Instructions to follow: Where the string "brown" occurs in the material below, report the whole line.

Data records:
========

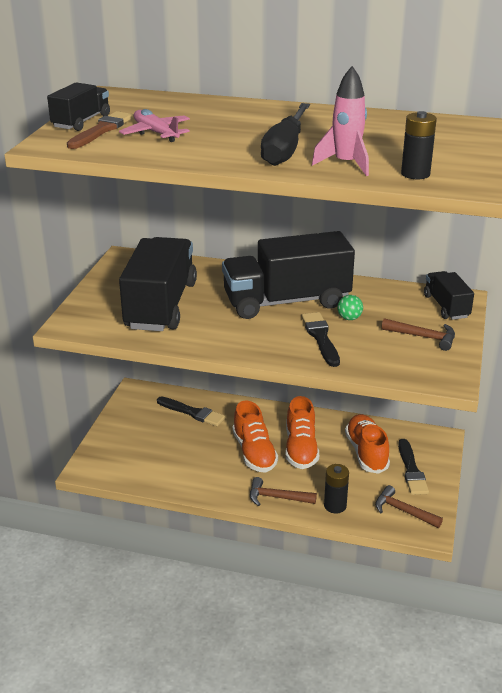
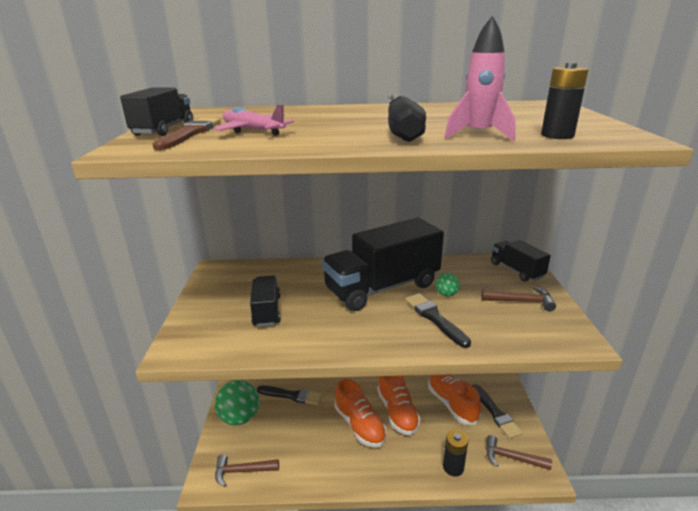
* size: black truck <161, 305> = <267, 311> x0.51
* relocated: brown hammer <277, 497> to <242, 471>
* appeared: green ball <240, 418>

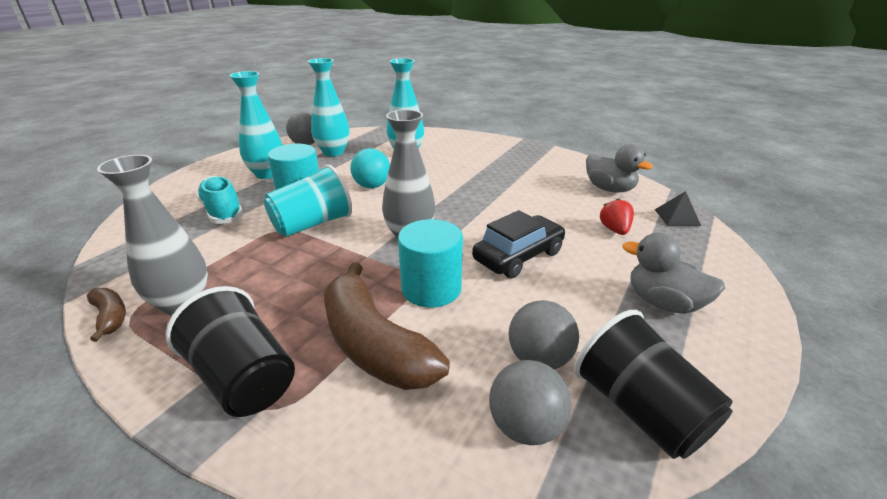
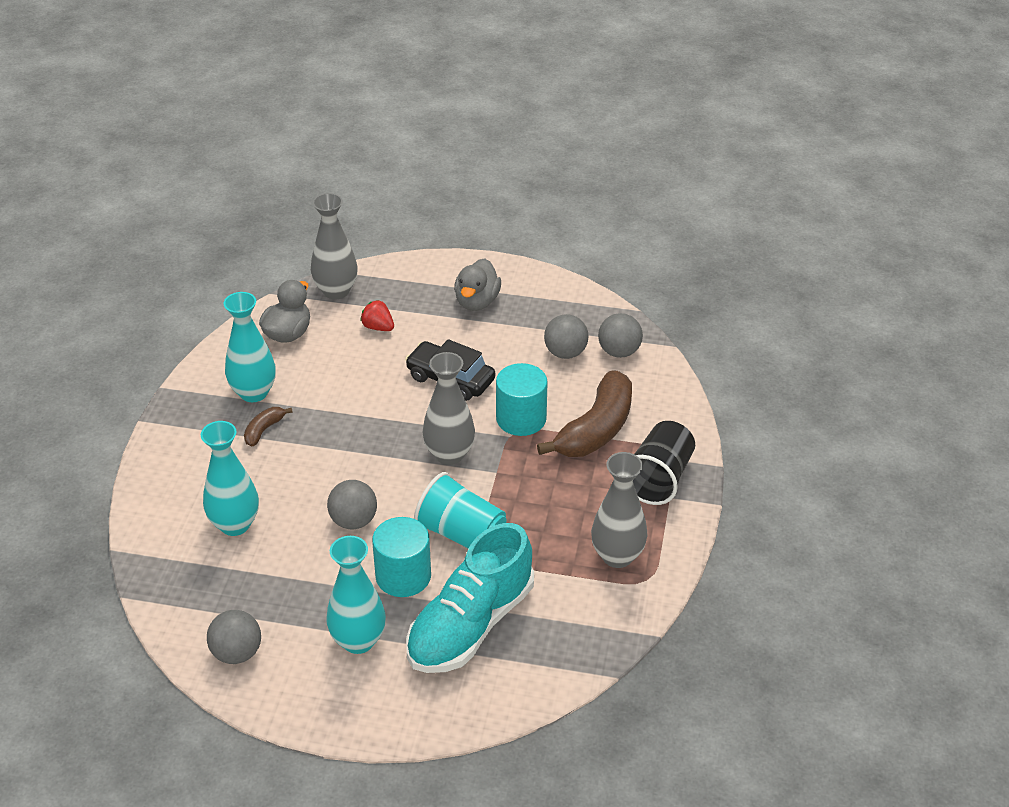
* relocated: turquoise vase <333, 152> to <253, 393>
* colour: turquoise ball <372, 186> to grey ball <353, 521>
* size: turquoise shoe <222, 211> = <470, 625> x1.63
* exchanged: black pyramid <677, 217> to grey vase <336, 291>
* spun: red strawberry <614, 230> = <378, 327> 60 degrees clockwise
* relocated: brown banana <110, 317> to <264, 430>
* missing: black cup <639, 410>

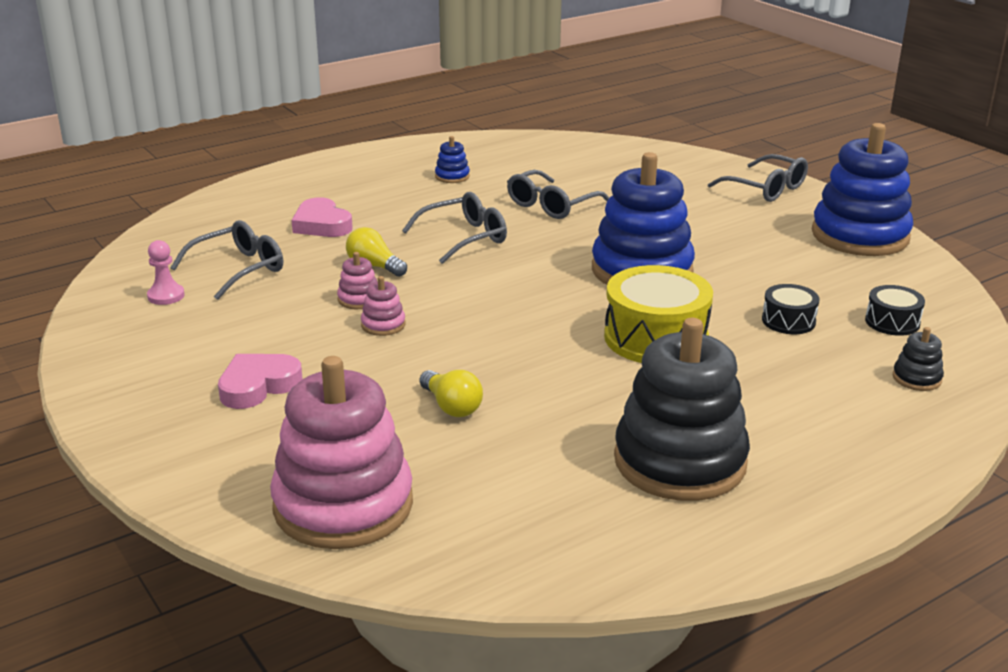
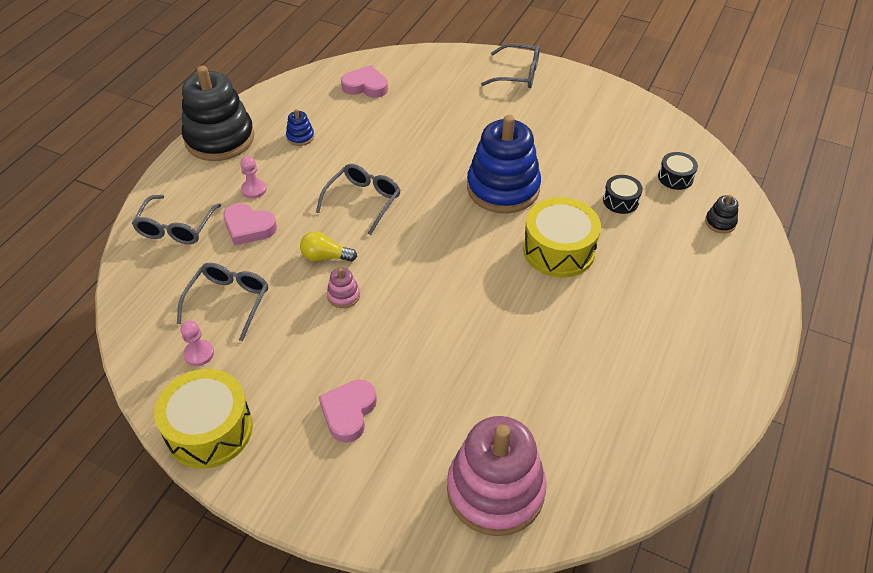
* missing: blue stacking toy <860, 236>
* relocated: grey glasses <551, 205> to <176, 228>
* missing: pink stacking toy <383, 325>
* relocated: black stacking toy <680, 461> to <220, 139>
* missing: yellow light bulb <451, 406>
* appeared: pink heart <365, 86>
* appeared: pink pawn <254, 189>
* appeared: yellow drum <209, 430>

========

Result of this exercise:
* relocated: brown hammer <277, 497> to <242, 471>
* relocated: brown banana <110, 317> to <264, 430>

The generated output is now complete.